_Brief_
Leave every picture behind and copy the rest of the entries below exactly.

[[ Supplied material, beginning ]]

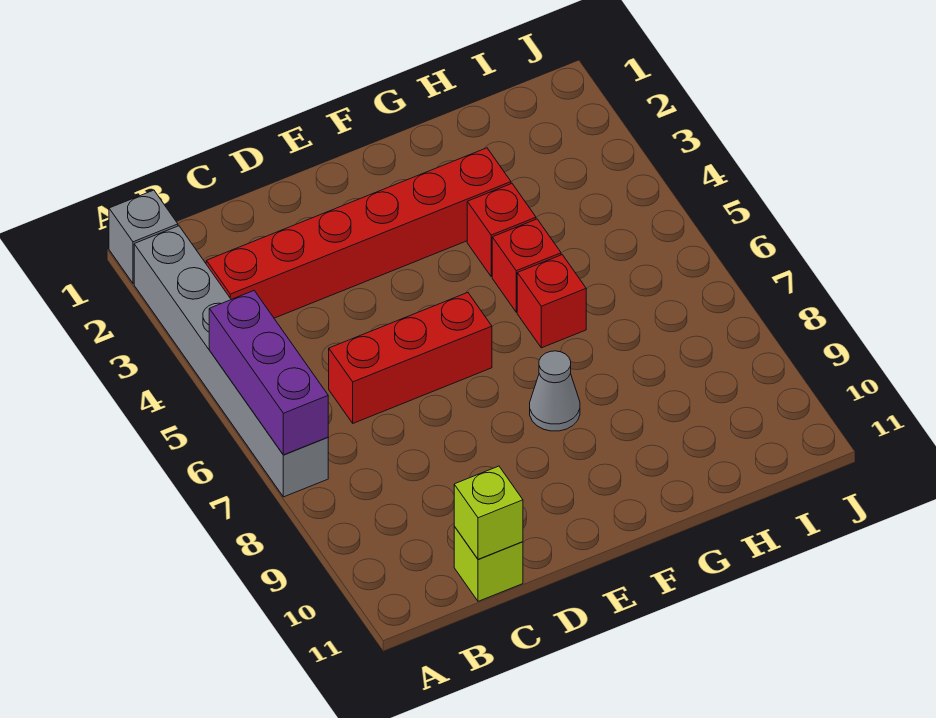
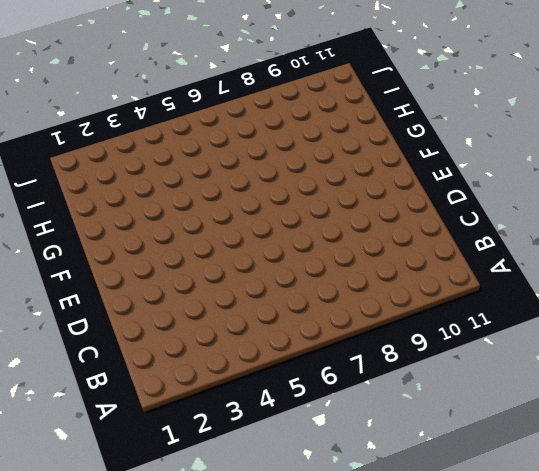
none -> grey brick A1 level 1
none -> grey brick A2:A7 level 1

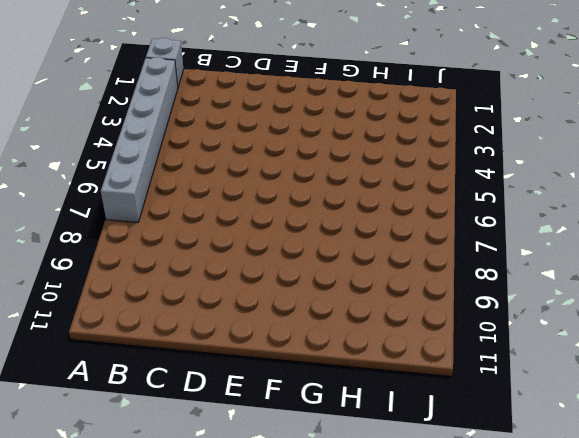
none -> red brick B3:G3 level 1
none -> red brick C6:E6 level 1

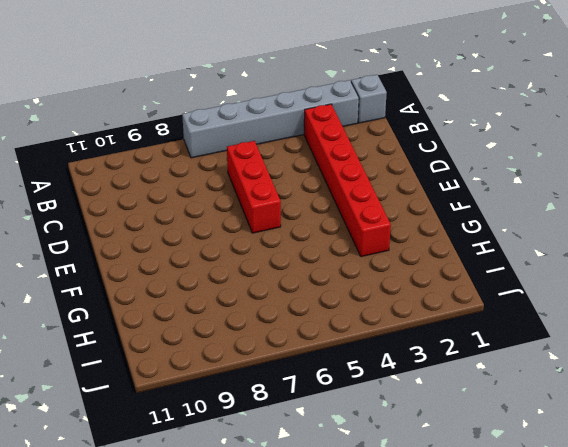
none -> lime brick C11 level 1
none -> grey cone F8 level 1

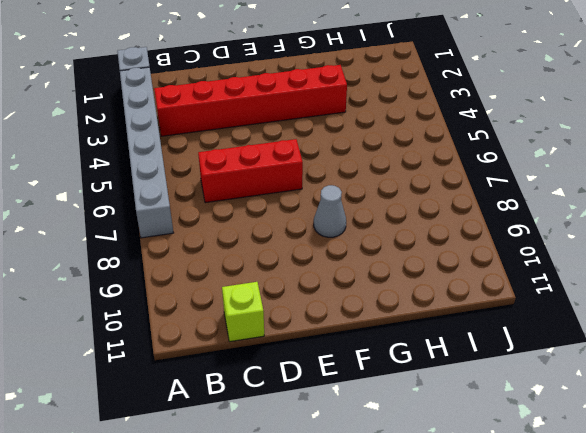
none -> red brick G4 level 1
none -> red brick G5 level 1

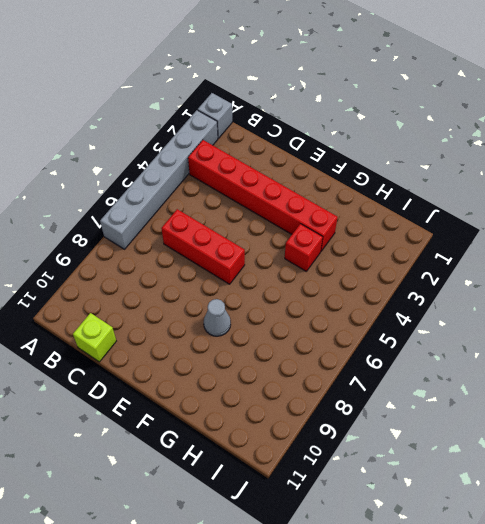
none -> red brick G5 level 1
none -> red brick G6 level 1

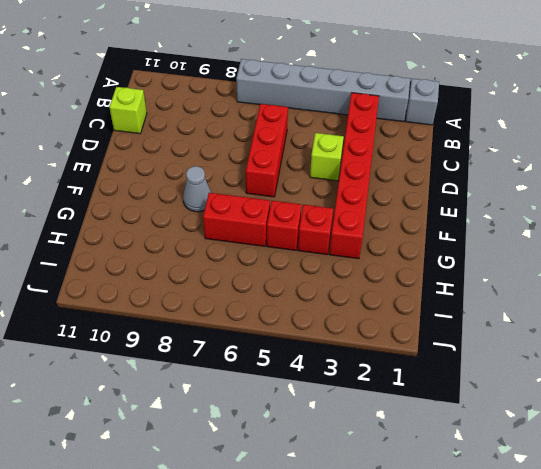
lime brick D4 level 1 -> lime brick C11 level 2
red brick G6:G7 level 1 -> red brick G6 level 1
none -> purple brick A5:A7 level 2

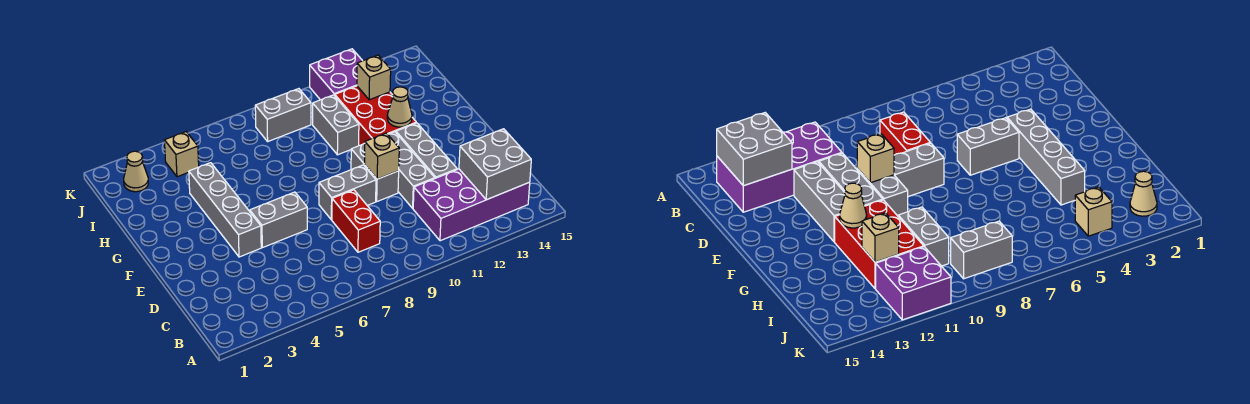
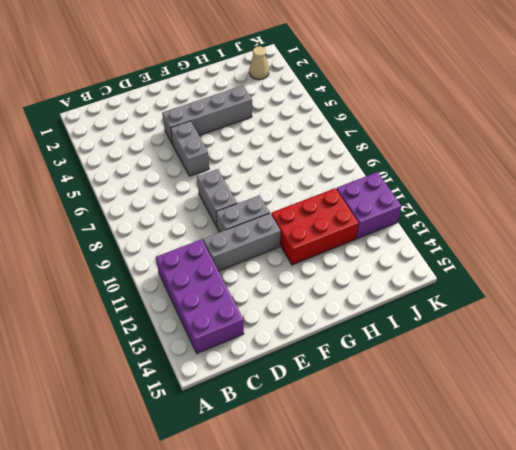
none -> red brick C8:D8 level 1
none -> grey brick D12:F12 level 1
none -> grey brick H10:I10 level 1

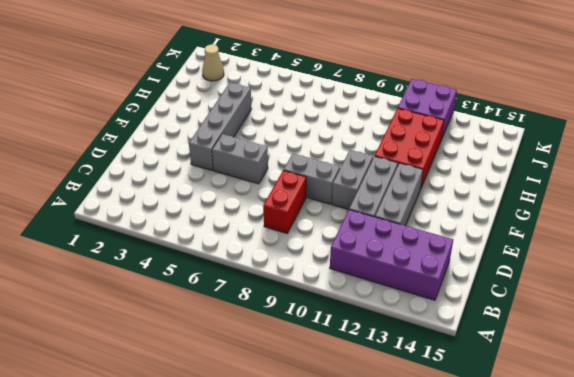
none -> grey brick H10:I10 level 1
none -> tan brick J4 level 1
none -> grey brick J8:J9 level 1

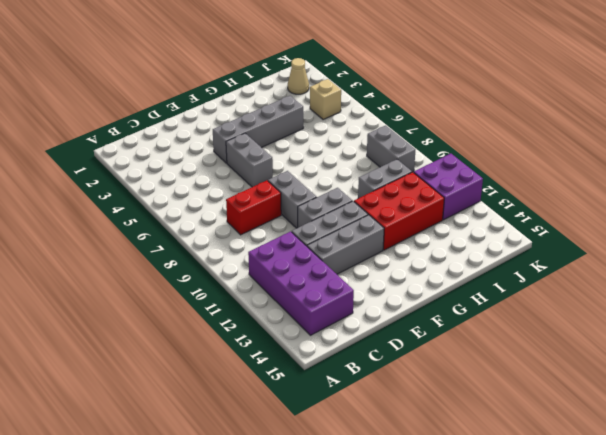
none -> grey brick B13:C14 level 2
none -> tan brick E10 level 2
none -> tan cone G12 level 2

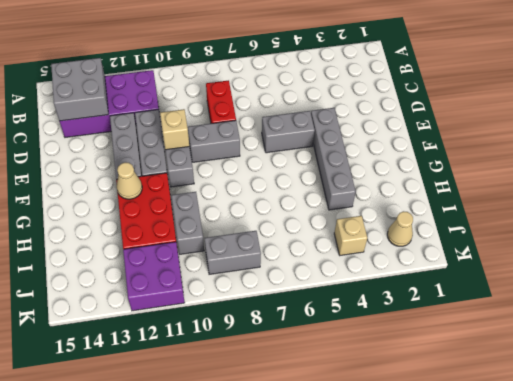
none -> tan brick I12 level 2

[[ Supplied material, end ]]

_Reply to the exercise_
none -> grey brick A1 level 1
none -> grey brick A2:A7 level 1

none -> red brick B3:G3 level 1
none -> red brick C6:E6 level 1

none -> lime brick C11 level 1
none -> grey cone F8 level 1

none -> red brick G4 level 1
none -> red brick G5 level 1

none -> red brick G5 level 1
none -> red brick G6 level 1

lime brick D4 level 1 -> lime brick C11 level 2
red brick G6:G7 level 1 -> red brick G6 level 1
none -> purple brick A5:A7 level 2

none -> red brick C8:D8 level 1
none -> grey brick D12:F12 level 1
none -> grey brick H10:I10 level 1

none -> grey brick H10:I10 level 1
none -> tan brick J4 level 1
none -> grey brick J8:J9 level 1

none -> grey brick B13:C14 level 2
none -> tan brick E10 level 2
none -> tan cone G12 level 2

none -> tan brick I12 level 2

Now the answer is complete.